**TASK MATERIAL**
- Opening Delimiter -
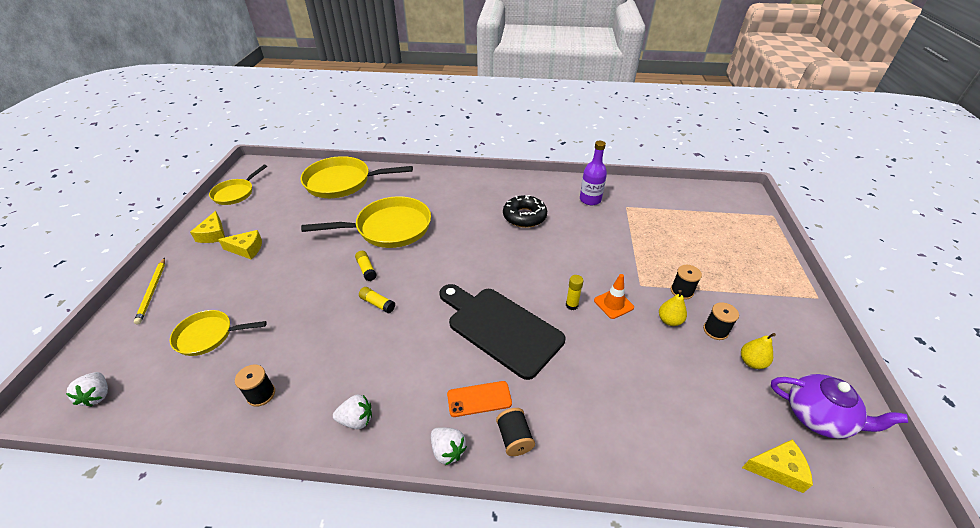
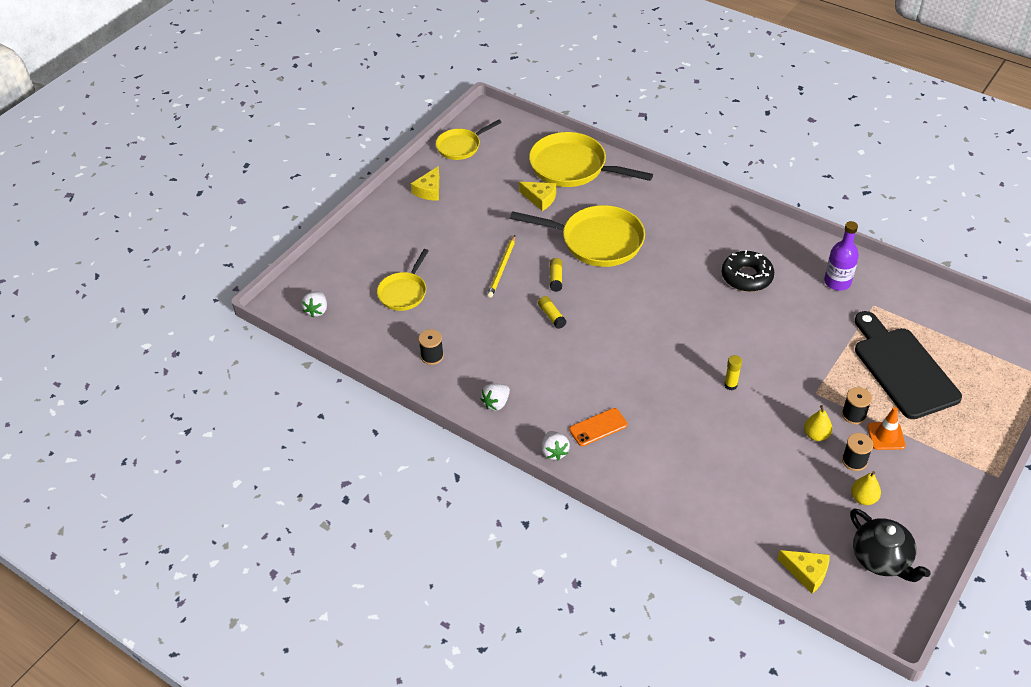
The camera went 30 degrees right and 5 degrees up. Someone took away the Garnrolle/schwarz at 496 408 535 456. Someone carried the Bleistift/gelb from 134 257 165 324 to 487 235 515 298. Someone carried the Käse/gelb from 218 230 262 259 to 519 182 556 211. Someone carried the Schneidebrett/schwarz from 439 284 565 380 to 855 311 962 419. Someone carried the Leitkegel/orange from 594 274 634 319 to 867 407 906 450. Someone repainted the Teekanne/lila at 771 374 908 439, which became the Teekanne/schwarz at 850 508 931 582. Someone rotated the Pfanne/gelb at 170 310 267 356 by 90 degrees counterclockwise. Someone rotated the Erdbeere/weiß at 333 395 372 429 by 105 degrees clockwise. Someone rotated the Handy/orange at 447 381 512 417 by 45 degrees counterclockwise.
- Closing Delimiter -
- Opening Delimiter -
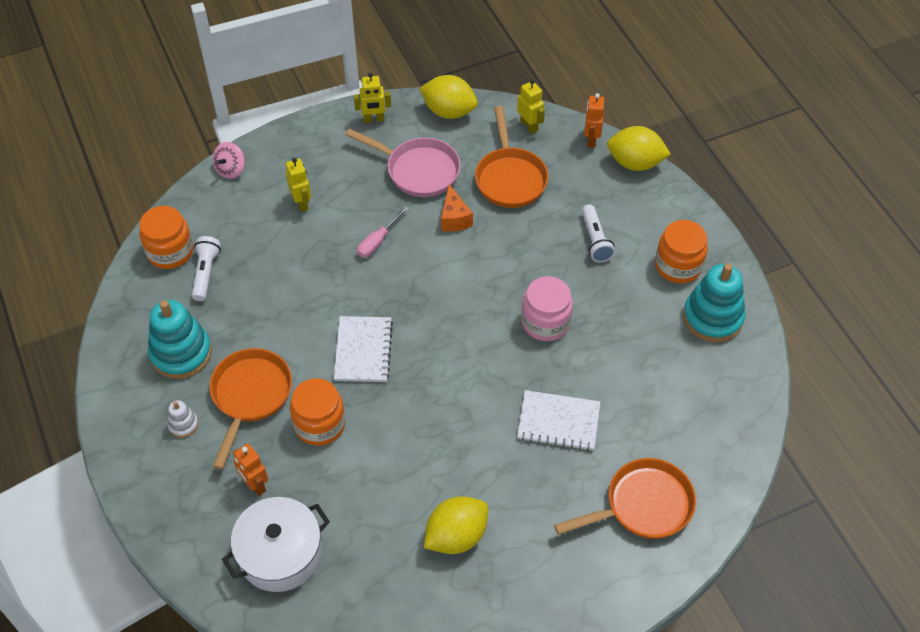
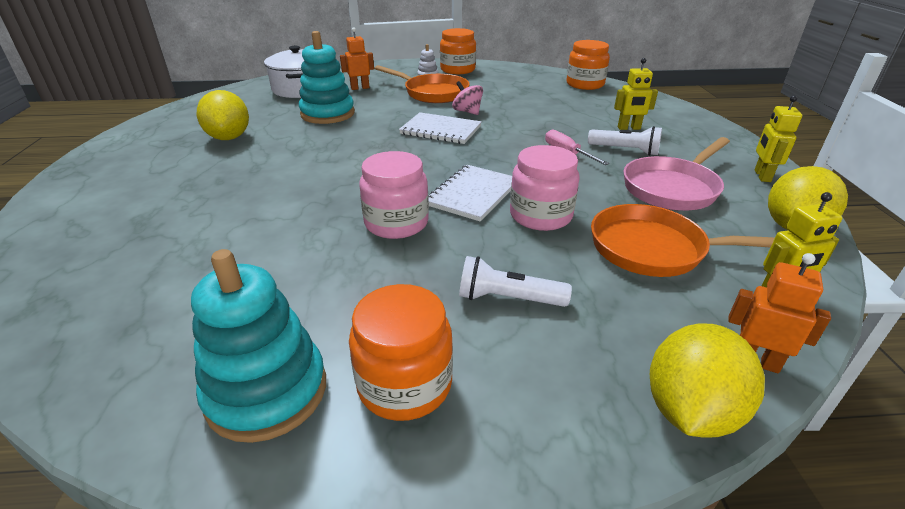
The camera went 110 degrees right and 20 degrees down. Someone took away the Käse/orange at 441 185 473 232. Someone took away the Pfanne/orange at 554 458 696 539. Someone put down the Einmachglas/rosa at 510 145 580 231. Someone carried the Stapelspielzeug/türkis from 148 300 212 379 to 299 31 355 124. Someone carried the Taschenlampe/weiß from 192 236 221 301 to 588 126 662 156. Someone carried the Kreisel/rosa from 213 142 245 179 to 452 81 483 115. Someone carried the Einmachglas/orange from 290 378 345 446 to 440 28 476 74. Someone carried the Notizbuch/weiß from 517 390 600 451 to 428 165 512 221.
- Closing Delimiter -
- Opening Delimiter -
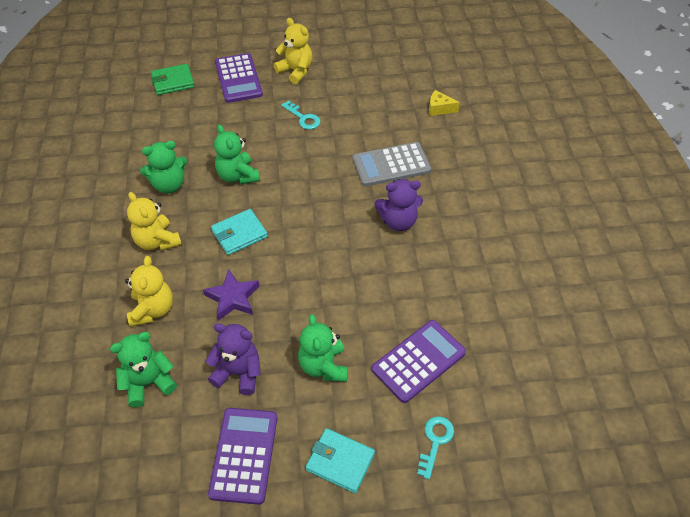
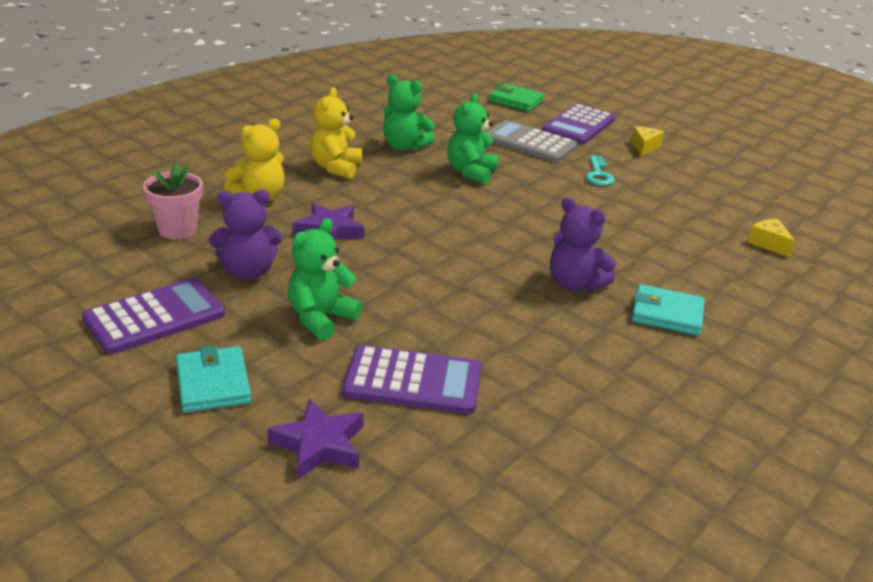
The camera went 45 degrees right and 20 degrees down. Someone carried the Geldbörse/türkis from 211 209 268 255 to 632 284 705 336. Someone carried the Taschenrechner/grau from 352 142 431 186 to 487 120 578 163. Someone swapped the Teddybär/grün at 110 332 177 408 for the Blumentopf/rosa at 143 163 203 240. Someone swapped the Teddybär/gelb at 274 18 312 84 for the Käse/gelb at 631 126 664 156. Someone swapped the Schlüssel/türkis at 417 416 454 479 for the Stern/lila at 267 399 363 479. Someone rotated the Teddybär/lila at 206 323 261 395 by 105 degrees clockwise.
- Closing Delimiter -
**WORK INSTRUCTIONS**
If a line in the data holds the string "gelb", copy that line.

**RESPONSE TO THIS EXERCISE**
The camera went 30 degrees right and 5 degrees up. Someone took away the Garnrolle/schwarz at 496 408 535 456. Someone carried the Bleistift/gelb from 134 257 165 324 to 487 235 515 298. Someone carried the Käse/gelb from 218 230 262 259 to 519 182 556 211. Someone carried the Schneidebrett/schwarz from 439 284 565 380 to 855 311 962 419. Someone carried the Leitkegel/orange from 594 274 634 319 to 867 407 906 450. Someone repainted the Teekanne/lila at 771 374 908 439, which became the Teekanne/schwarz at 850 508 931 582. Someone rotated the Pfanne/gelb at 170 310 267 356 by 90 degrees counterclockwise. Someone rotated the Erdbeere/weiß at 333 395 372 429 by 105 degrees clockwise. Someone rotated the Handy/orange at 447 381 512 417 by 45 degrees counterclockwise.
The camera went 45 degrees right and 20 degrees down. Someone carried the Geldbörse/türkis from 211 209 268 255 to 632 284 705 336. Someone carried the Taschenrechner/grau from 352 142 431 186 to 487 120 578 163. Someone swapped the Teddybär/grün at 110 332 177 408 for the Blumentopf/rosa at 143 163 203 240. Someone swapped the Teddybär/gelb at 274 18 312 84 for the Käse/gelb at 631 126 664 156. Someone swapped the Schlüssel/türkis at 417 416 454 479 for the Stern/lila at 267 399 363 479. Someone rotated the Teddybär/lila at 206 323 261 395 by 105 degrees clockwise.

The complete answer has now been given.